Below are several entries. Transcribe exactly those lines that fall from the one with "C3: 330nF (+12V, -15V) -> 330nF (+12V, GND)" through the one with "R1: 10 (3V3, GND) -> none", end lines included.
-- ENTRIES PROVIDED follows --
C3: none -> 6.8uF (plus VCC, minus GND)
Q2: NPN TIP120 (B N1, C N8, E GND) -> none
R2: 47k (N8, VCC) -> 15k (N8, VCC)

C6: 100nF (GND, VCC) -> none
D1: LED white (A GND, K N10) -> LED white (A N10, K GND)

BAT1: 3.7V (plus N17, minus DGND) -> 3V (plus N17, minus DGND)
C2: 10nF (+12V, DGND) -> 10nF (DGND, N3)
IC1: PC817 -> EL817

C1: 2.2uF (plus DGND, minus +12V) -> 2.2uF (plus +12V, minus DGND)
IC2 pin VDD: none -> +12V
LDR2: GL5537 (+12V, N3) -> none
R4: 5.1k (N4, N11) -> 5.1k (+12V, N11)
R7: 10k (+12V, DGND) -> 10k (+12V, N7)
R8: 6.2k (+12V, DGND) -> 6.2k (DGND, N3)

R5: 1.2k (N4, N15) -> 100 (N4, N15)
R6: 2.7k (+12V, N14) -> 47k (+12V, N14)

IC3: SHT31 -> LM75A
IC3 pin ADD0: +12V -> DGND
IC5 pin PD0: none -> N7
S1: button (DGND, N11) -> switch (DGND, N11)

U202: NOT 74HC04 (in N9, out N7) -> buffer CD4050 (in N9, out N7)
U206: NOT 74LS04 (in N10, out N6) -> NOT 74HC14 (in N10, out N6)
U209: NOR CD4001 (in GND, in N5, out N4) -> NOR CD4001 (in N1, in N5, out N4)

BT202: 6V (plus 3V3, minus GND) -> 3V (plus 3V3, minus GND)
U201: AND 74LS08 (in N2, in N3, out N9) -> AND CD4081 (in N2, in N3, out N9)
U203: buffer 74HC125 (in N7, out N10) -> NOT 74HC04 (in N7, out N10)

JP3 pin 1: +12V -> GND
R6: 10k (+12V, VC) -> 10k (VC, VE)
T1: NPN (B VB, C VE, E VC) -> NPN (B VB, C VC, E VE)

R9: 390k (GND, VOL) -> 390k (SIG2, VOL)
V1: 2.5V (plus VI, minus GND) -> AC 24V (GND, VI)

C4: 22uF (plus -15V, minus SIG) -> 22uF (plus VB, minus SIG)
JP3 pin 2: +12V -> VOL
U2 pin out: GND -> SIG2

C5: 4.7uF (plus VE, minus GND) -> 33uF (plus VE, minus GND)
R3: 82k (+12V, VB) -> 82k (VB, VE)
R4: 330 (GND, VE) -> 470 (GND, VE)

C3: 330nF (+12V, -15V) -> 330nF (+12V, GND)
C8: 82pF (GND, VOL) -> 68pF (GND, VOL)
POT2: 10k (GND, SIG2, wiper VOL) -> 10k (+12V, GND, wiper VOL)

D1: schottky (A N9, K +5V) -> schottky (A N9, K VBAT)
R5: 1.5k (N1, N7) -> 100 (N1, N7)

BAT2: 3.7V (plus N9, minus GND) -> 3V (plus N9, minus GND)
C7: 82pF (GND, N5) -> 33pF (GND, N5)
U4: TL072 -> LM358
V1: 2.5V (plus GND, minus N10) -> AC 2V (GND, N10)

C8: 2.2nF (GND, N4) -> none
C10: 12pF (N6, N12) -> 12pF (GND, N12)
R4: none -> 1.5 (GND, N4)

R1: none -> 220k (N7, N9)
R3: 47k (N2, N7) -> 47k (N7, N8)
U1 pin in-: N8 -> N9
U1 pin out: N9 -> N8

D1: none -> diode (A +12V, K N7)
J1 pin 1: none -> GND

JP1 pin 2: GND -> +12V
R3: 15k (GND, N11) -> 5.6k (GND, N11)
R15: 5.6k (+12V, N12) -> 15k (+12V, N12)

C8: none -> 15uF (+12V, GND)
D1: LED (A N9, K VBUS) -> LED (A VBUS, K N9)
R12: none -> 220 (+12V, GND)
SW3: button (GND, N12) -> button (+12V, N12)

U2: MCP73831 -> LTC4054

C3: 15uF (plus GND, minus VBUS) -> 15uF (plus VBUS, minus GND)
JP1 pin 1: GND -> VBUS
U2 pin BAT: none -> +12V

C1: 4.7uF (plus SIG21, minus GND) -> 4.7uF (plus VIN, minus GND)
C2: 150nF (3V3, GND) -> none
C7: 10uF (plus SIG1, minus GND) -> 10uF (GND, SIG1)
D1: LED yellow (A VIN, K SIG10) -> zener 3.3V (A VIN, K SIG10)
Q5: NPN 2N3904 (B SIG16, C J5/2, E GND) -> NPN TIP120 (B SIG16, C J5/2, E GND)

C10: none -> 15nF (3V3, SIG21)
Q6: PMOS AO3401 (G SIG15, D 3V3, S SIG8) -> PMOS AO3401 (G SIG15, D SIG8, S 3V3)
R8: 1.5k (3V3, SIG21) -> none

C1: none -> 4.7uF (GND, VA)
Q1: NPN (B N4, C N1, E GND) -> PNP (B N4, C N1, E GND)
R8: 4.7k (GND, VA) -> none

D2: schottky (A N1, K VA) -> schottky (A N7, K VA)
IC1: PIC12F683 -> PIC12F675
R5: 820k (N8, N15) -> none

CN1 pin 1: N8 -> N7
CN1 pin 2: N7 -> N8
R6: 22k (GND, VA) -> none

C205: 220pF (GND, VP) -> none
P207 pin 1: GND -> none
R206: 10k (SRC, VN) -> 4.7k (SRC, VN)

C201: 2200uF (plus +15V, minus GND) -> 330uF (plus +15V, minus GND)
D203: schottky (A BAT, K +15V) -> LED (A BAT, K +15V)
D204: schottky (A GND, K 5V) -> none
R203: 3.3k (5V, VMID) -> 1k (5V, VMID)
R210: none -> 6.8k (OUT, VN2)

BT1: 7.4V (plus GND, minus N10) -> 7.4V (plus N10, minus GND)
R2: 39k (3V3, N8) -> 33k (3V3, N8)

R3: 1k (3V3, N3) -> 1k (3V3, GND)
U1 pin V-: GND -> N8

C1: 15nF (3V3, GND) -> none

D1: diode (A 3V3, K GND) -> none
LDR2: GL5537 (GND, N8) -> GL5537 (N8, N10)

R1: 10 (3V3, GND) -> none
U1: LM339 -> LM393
-- ENTRIES PROVIDED concluded --
## ANSWER AREA:
C3: 330nF (+12V, -15V) -> 330nF (+12V, GND)
C8: 82pF (GND, VOL) -> 68pF (GND, VOL)
POT2: 10k (GND, SIG2, wiper VOL) -> 10k (+12V, GND, wiper VOL)

D1: schottky (A N9, K +5V) -> schottky (A N9, K VBAT)
R5: 1.5k (N1, N7) -> 100 (N1, N7)

BAT2: 3.7V (plus N9, minus GND) -> 3V (plus N9, minus GND)
C7: 82pF (GND, N5) -> 33pF (GND, N5)
U4: TL072 -> LM358
V1: 2.5V (plus GND, minus N10) -> AC 2V (GND, N10)

C8: 2.2nF (GND, N4) -> none
C10: 12pF (N6, N12) -> 12pF (GND, N12)
R4: none -> 1.5 (GND, N4)

R1: none -> 220k (N7, N9)
R3: 47k (N2, N7) -> 47k (N7, N8)
U1 pin in-: N8 -> N9
U1 pin out: N9 -> N8

D1: none -> diode (A +12V, K N7)
J1 pin 1: none -> GND

JP1 pin 2: GND -> +12V
R3: 15k (GND, N11) -> 5.6k (GND, N11)
R15: 5.6k (+12V, N12) -> 15k (+12V, N12)

C8: none -> 15uF (+12V, GND)
D1: LED (A N9, K VBUS) -> LED (A VBUS, K N9)
R12: none -> 220 (+12V, GND)
SW3: button (GND, N12) -> button (+12V, N12)

U2: MCP73831 -> LTC4054

C3: 15uF (plus GND, minus VBUS) -> 15uF (plus VBUS, minus GND)
JP1 pin 1: GND -> VBUS
U2 pin BAT: none -> +12V

C1: 4.7uF (plus SIG21, minus GND) -> 4.7uF (plus VIN, minus GND)
C2: 150nF (3V3, GND) -> none
C7: 10uF (plus SIG1, minus GND) -> 10uF (GND, SIG1)
D1: LED yellow (A VIN, K SIG10) -> zener 3.3V (A VIN, K SIG10)
Q5: NPN 2N3904 (B SIG16, C J5/2, E GND) -> NPN TIP120 (B SIG16, C J5/2, E GND)

C10: none -> 15nF (3V3, SIG21)
Q6: PMOS AO3401 (G SIG15, D 3V3, S SIG8) -> PMOS AO3401 (G SIG15, D SIG8, S 3V3)
R8: 1.5k (3V3, SIG21) -> none

C1: none -> 4.7uF (GND, VA)
Q1: NPN (B N4, C N1, E GND) -> PNP (B N4, C N1, E GND)
R8: 4.7k (GND, VA) -> none

D2: schottky (A N1, K VA) -> schottky (A N7, K VA)
IC1: PIC12F683 -> PIC12F675
R5: 820k (N8, N15) -> none

CN1 pin 1: N8 -> N7
CN1 pin 2: N7 -> N8
R6: 22k (GND, VA) -> none

C205: 220pF (GND, VP) -> none
P207 pin 1: GND -> none
R206: 10k (SRC, VN) -> 4.7k (SRC, VN)

C201: 2200uF (plus +15V, minus GND) -> 330uF (plus +15V, minus GND)
D203: schottky (A BAT, K +15V) -> LED (A BAT, K +15V)
D204: schottky (A GND, K 5V) -> none
R203: 3.3k (5V, VMID) -> 1k (5V, VMID)
R210: none -> 6.8k (OUT, VN2)

BT1: 7.4V (plus GND, minus N10) -> 7.4V (plus N10, minus GND)
R2: 39k (3V3, N8) -> 33k (3V3, N8)

R3: 1k (3V3, N3) -> 1k (3V3, GND)
U1 pin V-: GND -> N8

C1: 15nF (3V3, GND) -> none

D1: diode (A 3V3, K GND) -> none
LDR2: GL5537 (GND, N8) -> GL5537 (N8, N10)

R1: 10 (3V3, GND) -> none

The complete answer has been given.